- [TASK DETAILS] Exclude all pictures from your copy of the data below, which should otherwise match exactly.

- [STORED DATA]
——

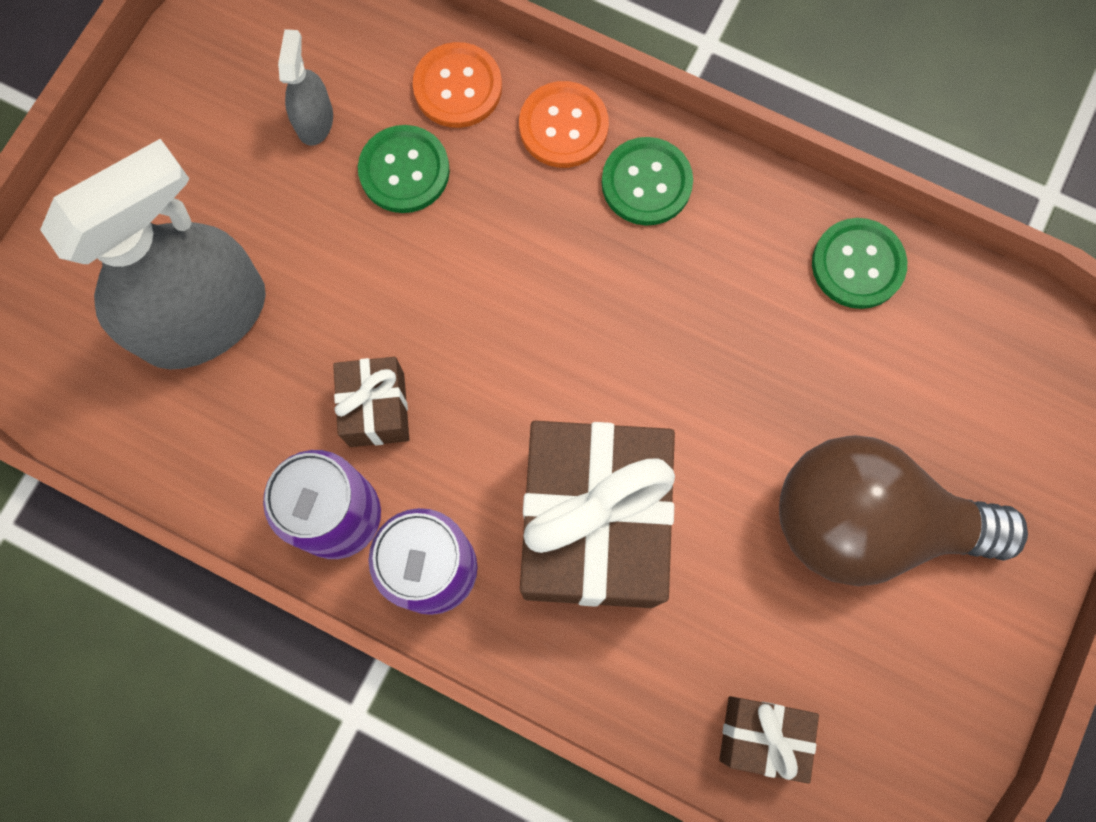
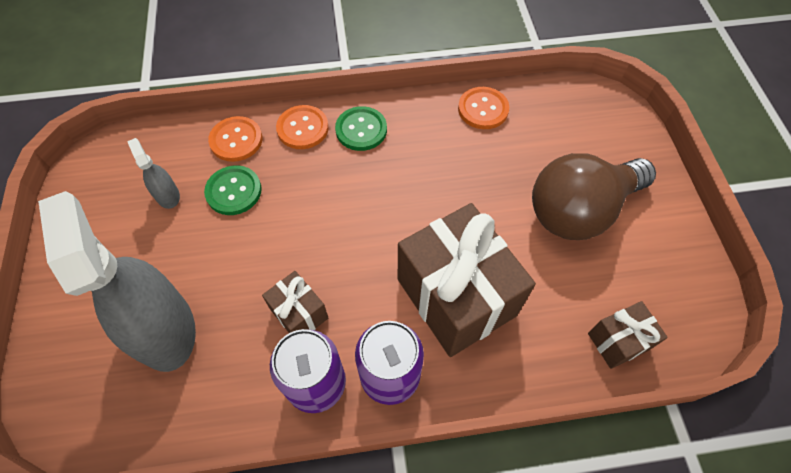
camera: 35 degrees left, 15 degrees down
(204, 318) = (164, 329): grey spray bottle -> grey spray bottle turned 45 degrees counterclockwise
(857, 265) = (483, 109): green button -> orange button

——

- [ANSWER SECTION]
camera: 35 degrees left, 15 degrees down
(204, 318) = (164, 329): grey spray bottle -> grey spray bottle turned 45 degrees counterclockwise
(857, 265) = (483, 109): green button -> orange button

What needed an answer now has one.